[Edit tracking data]
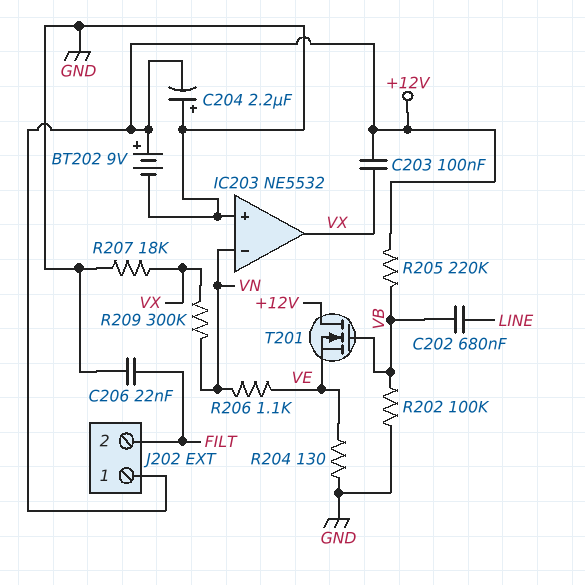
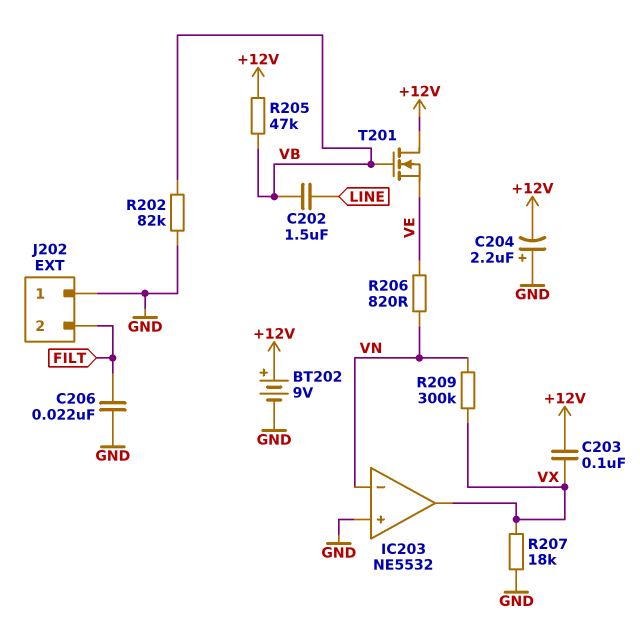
C202: 680nF (LINE, VB) -> 1.5uF (LINE, VB)
J202 pin 1: +12V -> GND
R202: 100k (GND, VB) -> 82k (GND, VB)
R204: 130 (GND, VE) -> none
R205: 220k (+12V, VB) -> 47k (+12V, VB)
R206: 1.1k (VE, VN) -> 820 (VE, VN)

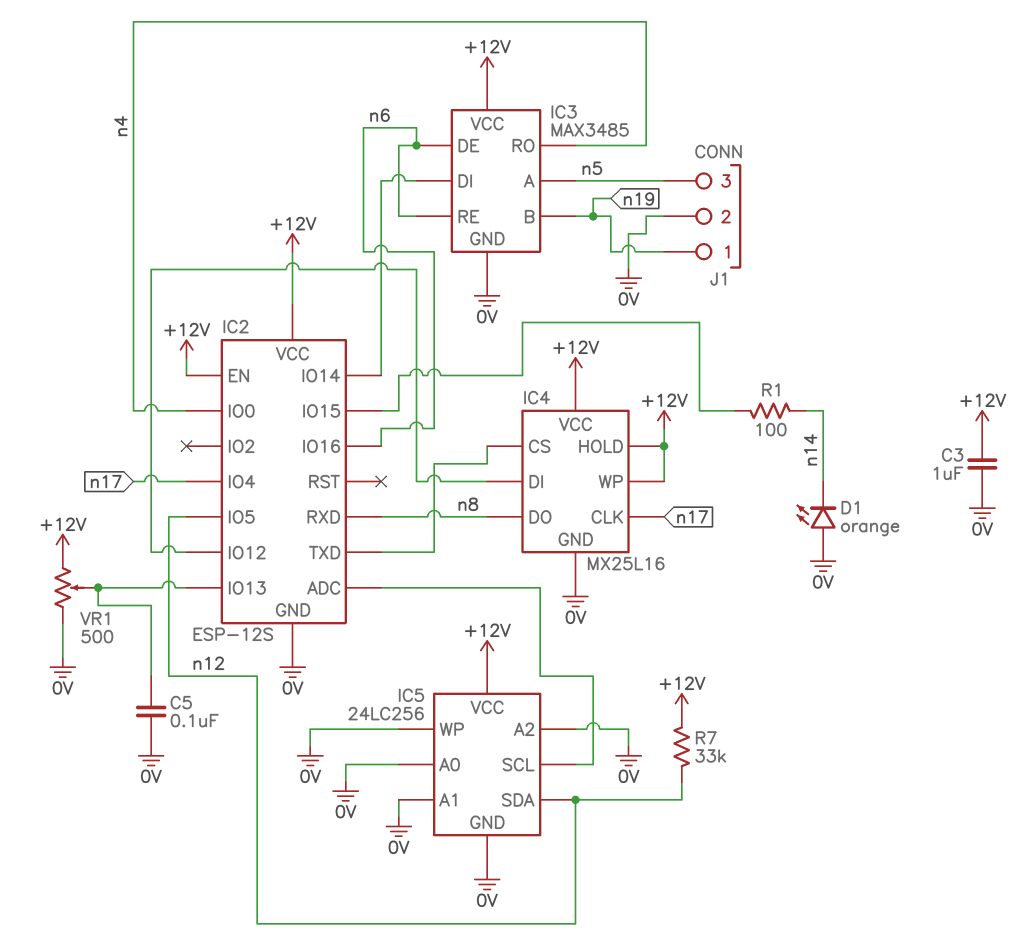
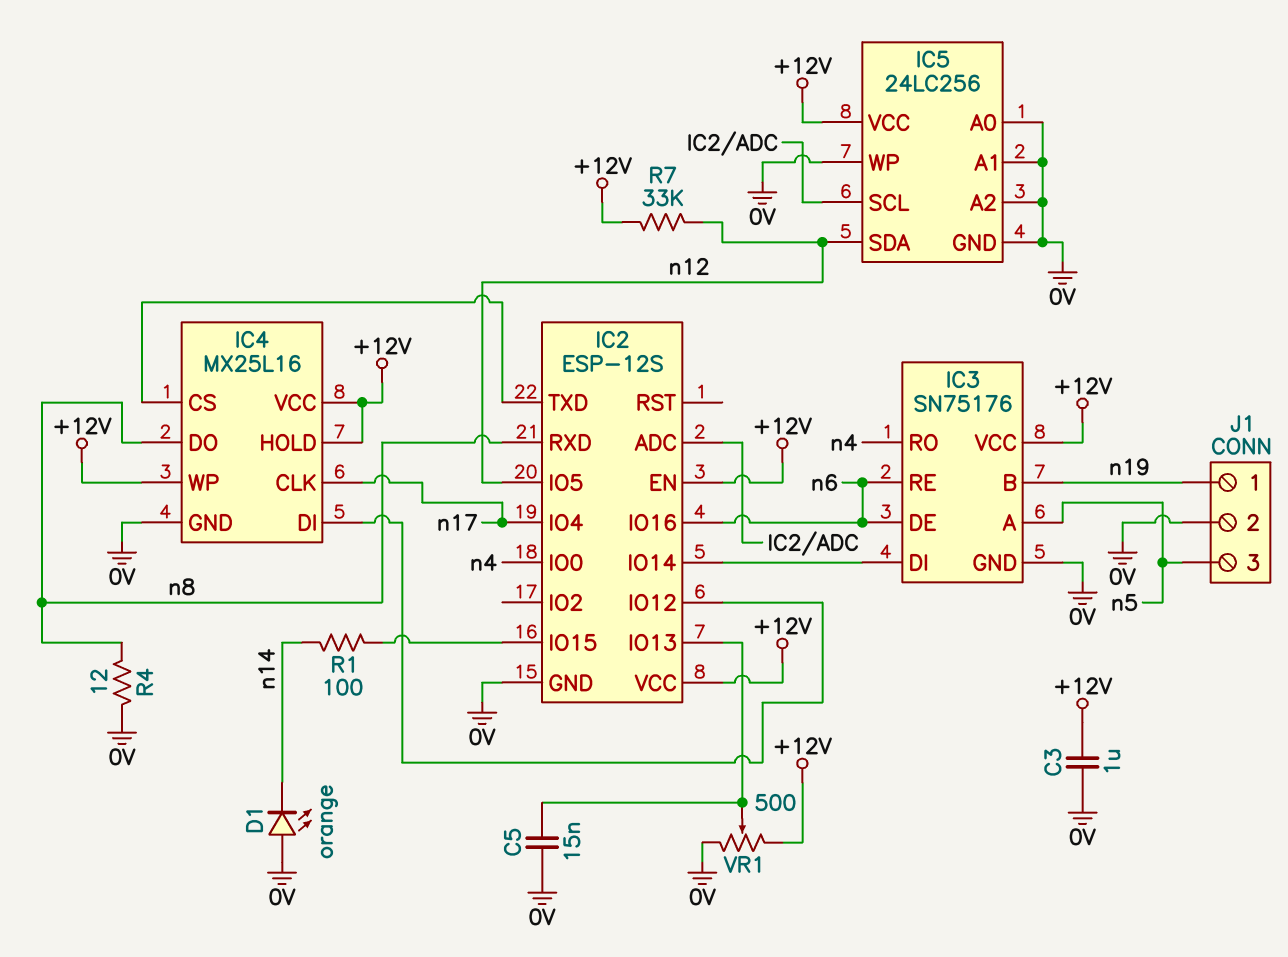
C5: 100nF (0V, IC2/IO13) -> 15nF (0V, IC2/IO13)
IC3: MAX3485 -> SN75176
R4: none -> 12 (0V, n8)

> **EXERCISE REQUIREMENTS**
Every line from the one holding "R204: 130 (GND, VE) -> none" through the final line of the data above is to be reproduced exactly, both ends included, with the pictures left out.

> **ANSWER FOR THE TASK**
R204: 130 (GND, VE) -> none
R205: 220k (+12V, VB) -> 47k (+12V, VB)
R206: 1.1k (VE, VN) -> 820 (VE, VN)

C5: 100nF (0V, IC2/IO13) -> 15nF (0V, IC2/IO13)
IC3: MAX3485 -> SN75176
R4: none -> 12 (0V, n8)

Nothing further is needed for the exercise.